[SUPPLIED ENTRIES]
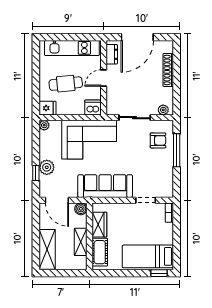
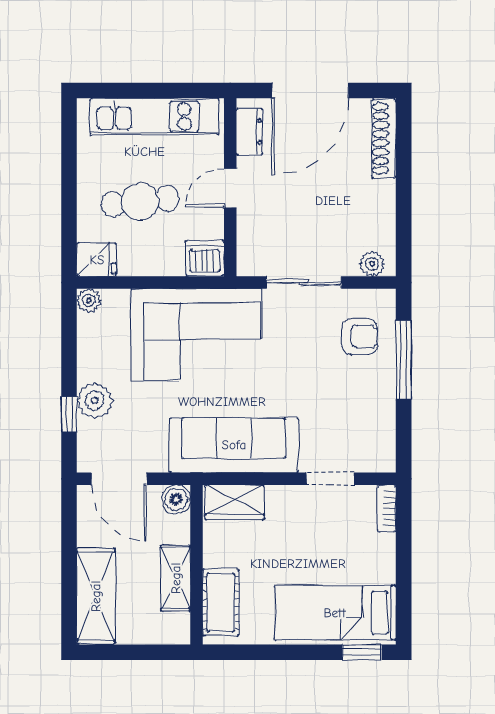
shoe rack: (168, 70) -> (384, 138), moved
wardrobe: (99, 225) -> (235, 502), moved, turned 90

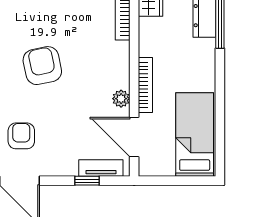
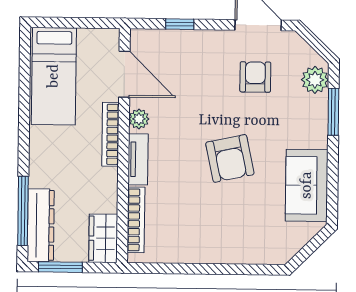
armchair: (21, 136) -> (255, 77), turned 180
tv unit: (101, 168) -> (138, 159), moved, turned -90

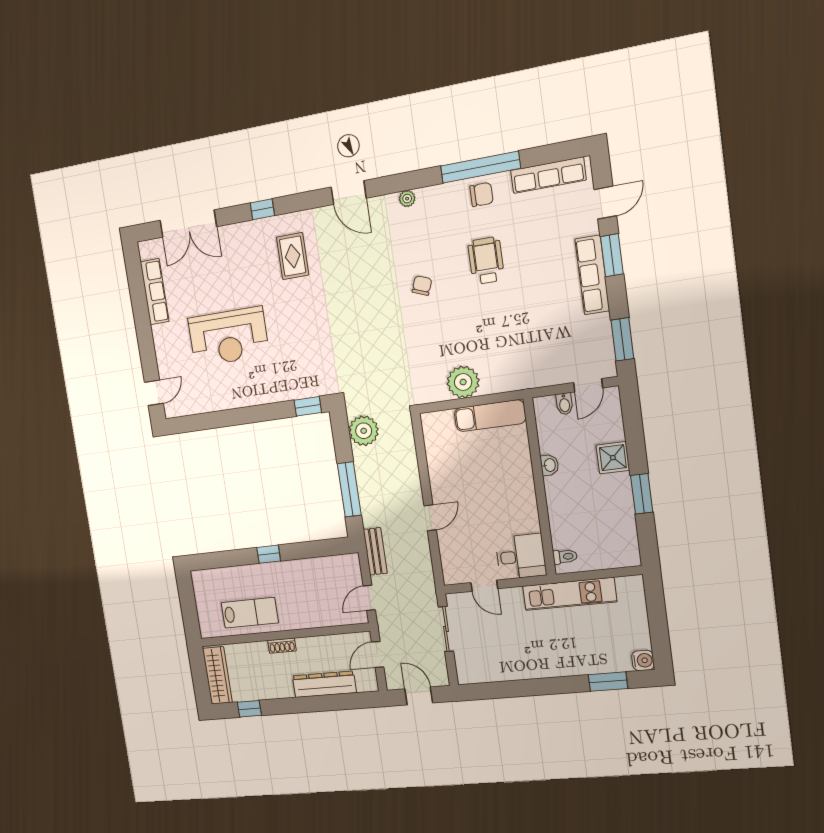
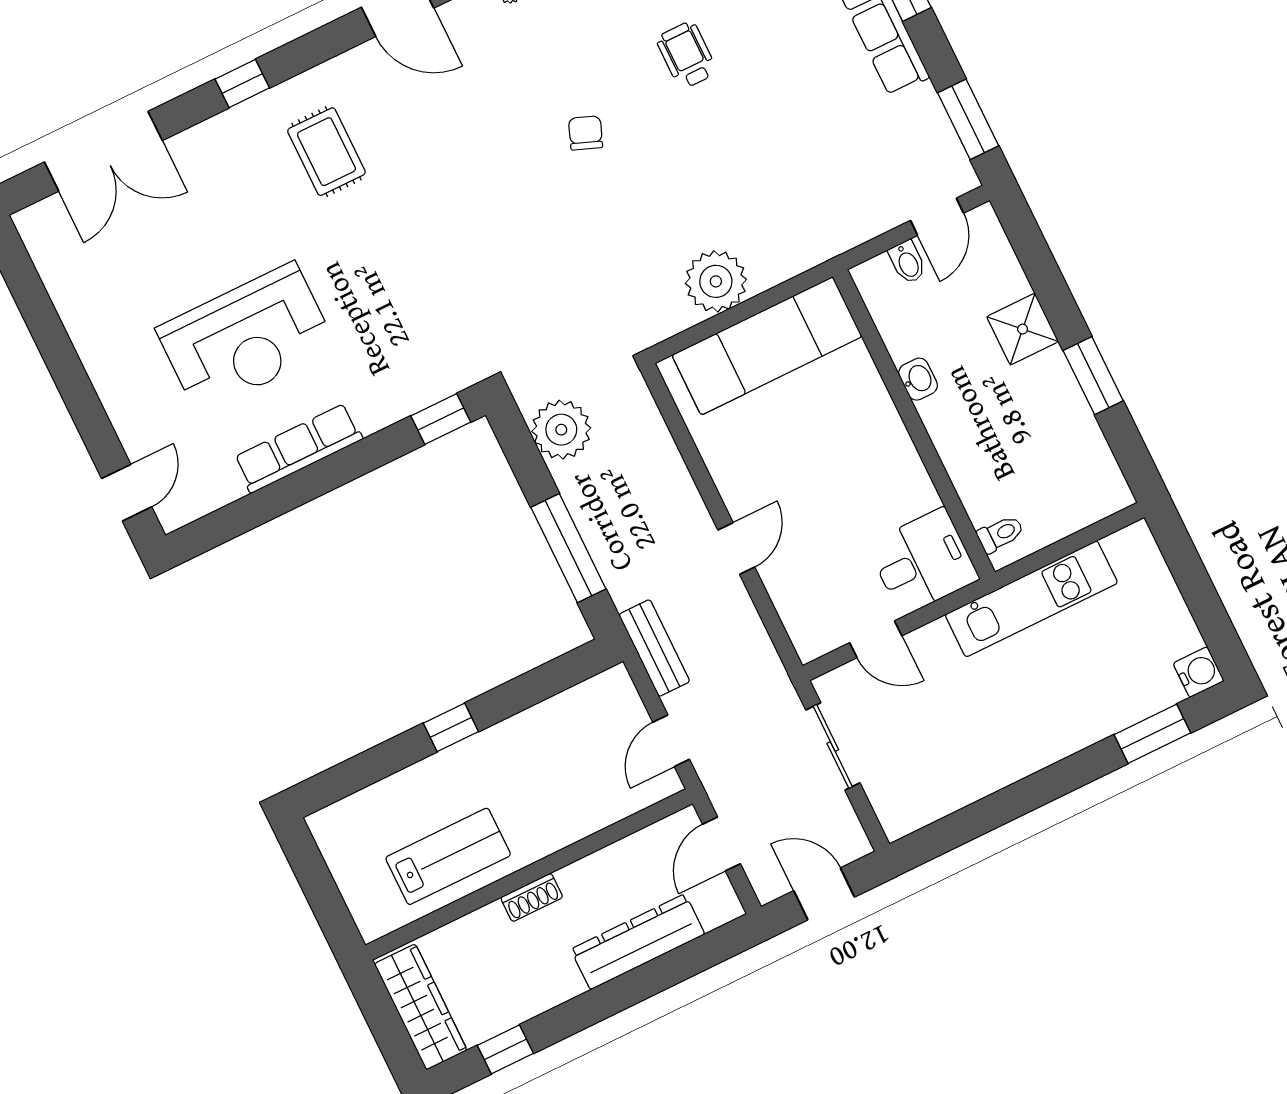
wheelchair: (486, 261) -> (687, 55), width x0.73, depth x0.73
row of seats: (155, 292) -> (298, 448), moved, turned -90
exam couch: (490, 416) -> (767, 346), width x1.36, depth x1.45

[ACTIVITY] Please set down each entry word for word, without its images.

[RESPONSE AREA]
shoe rack: (168, 70) -> (384, 138), moved
wardrobe: (99, 225) -> (235, 502), moved, turned 90

armchair: (21, 136) -> (255, 77), turned 180
tv unit: (101, 168) -> (138, 159), moved, turned -90

wheelchair: (486, 261) -> (687, 55), width x0.73, depth x0.73
row of seats: (155, 292) -> (298, 448), moved, turned -90
exam couch: (490, 416) -> (767, 346), width x1.36, depth x1.45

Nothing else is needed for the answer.